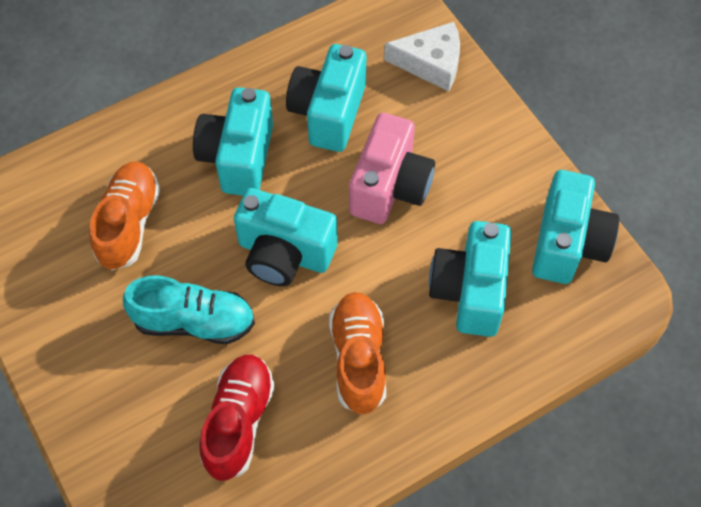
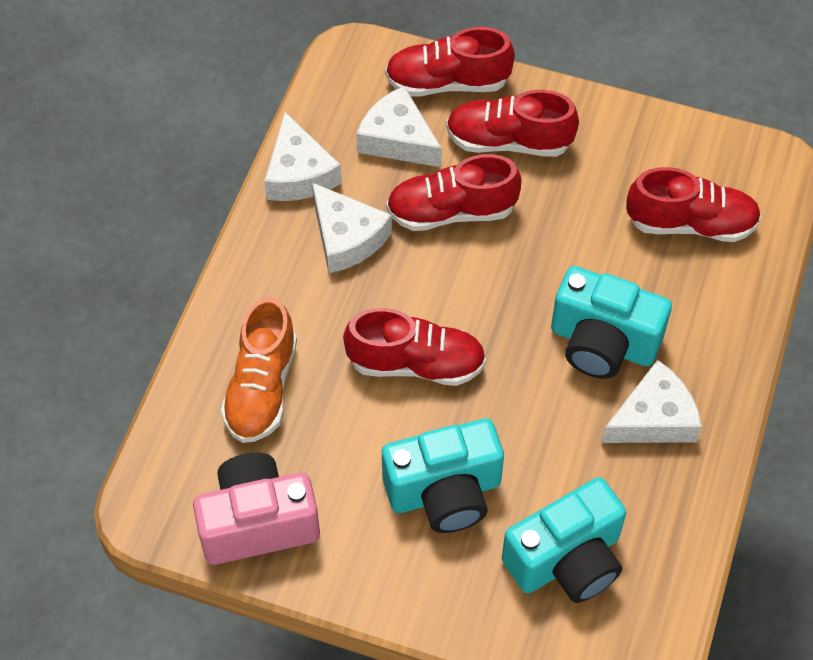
orange shoe: 2 -> 1
red shoe: 1 -> 5
turquoise camera: 5 -> 3
turquoise shoe: 1 -> 0
white cheese: 1 -> 4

+ + + + +

Reproduce, exactly and in full, the lines from the one that contains "turquoise camera: 5 -> 3" to the end of the material.

» Problem solution
turquoise camera: 5 -> 3
turquoise shoe: 1 -> 0
white cheese: 1 -> 4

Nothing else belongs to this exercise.